Change detection outputs:
────────────────────────────────────────

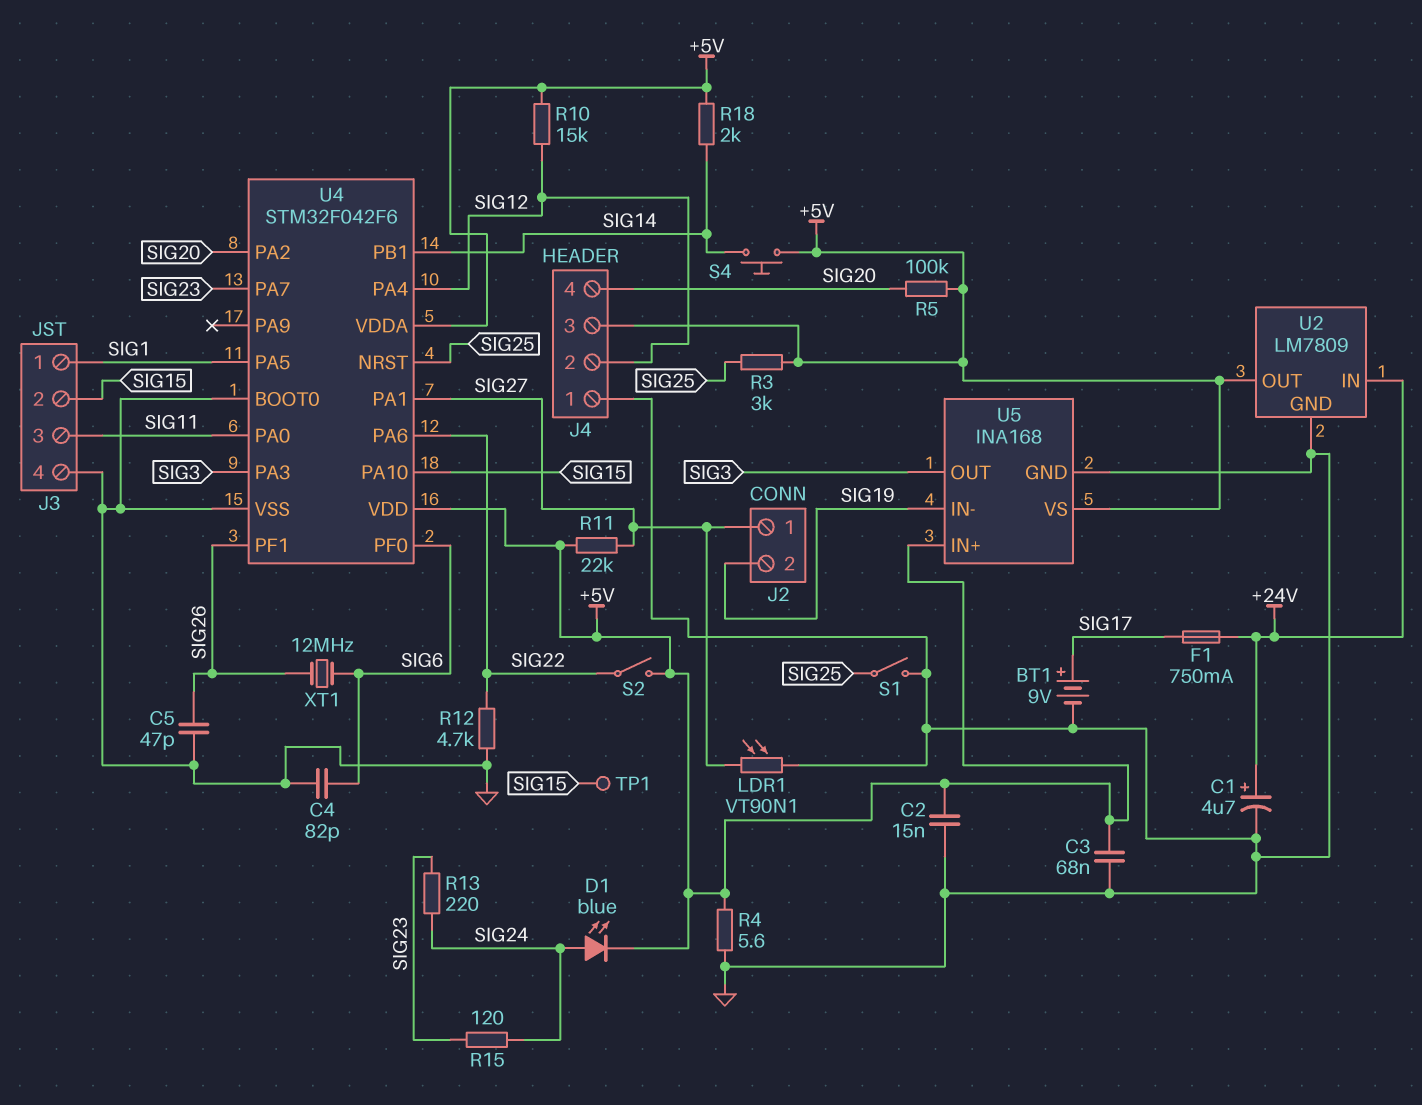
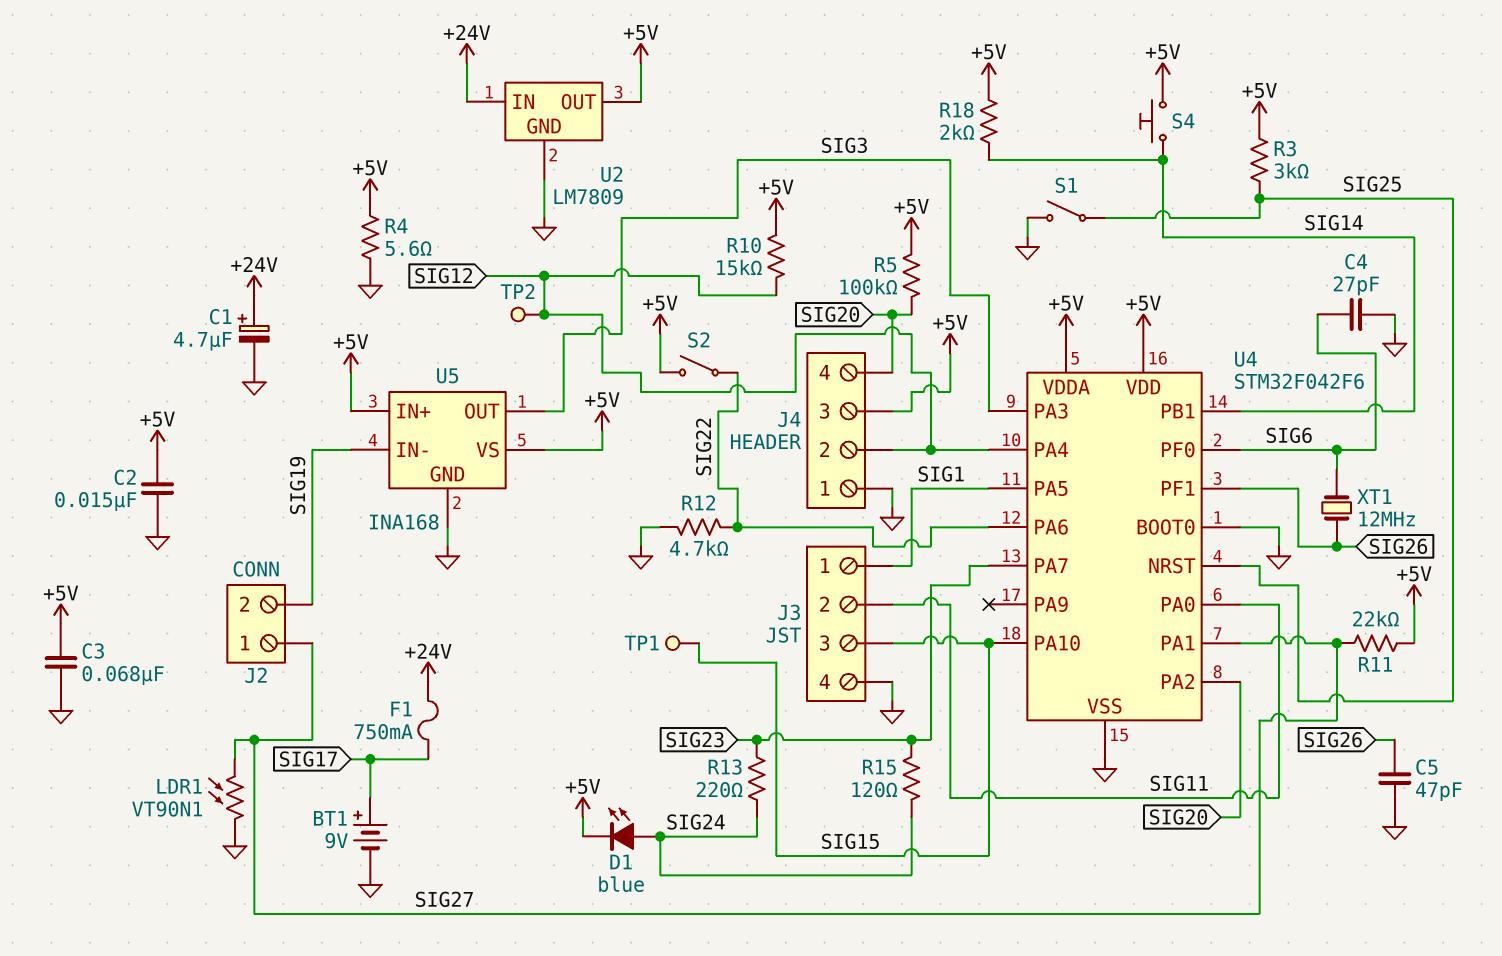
C4: 82pF (GND, SIG6) -> 27pF (GND, SIG6)
J3 pin 2: SIG15 -> SIG11
J3 pin 3: SIG11 -> SIG15
TP2: none -> test point (SIG12)

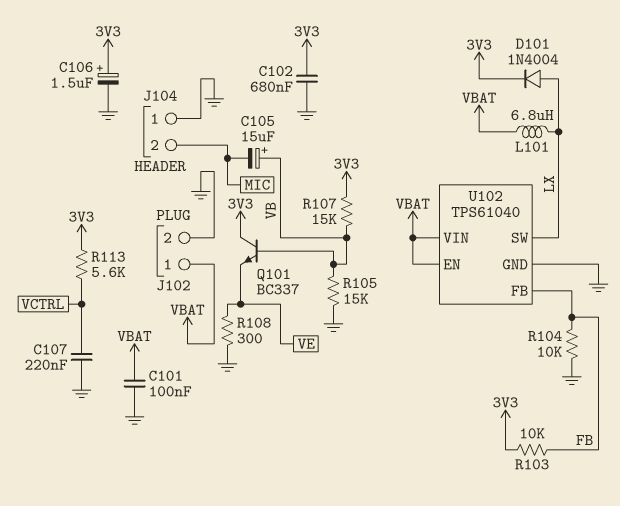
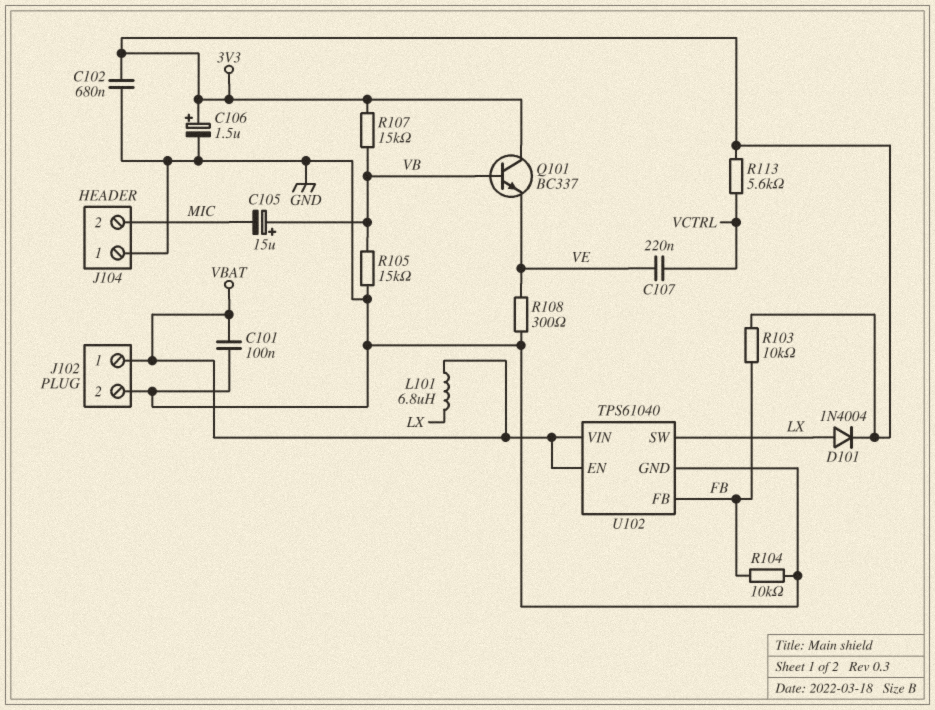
C107: 220nF (GND, VCTRL) -> 220nF (VCTRL, VE)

────────────────────────────────────────

> **REQUIRED WORK**:
Transcribe the lines that run from the line bearing "TP2: none -> test point (SIG12)" through the last line of the data. Keep the wording exact and leave out every picture.

> **ANSWER SPACE**:
TP2: none -> test point (SIG12)

C107: 220nF (GND, VCTRL) -> 220nF (VCTRL, VE)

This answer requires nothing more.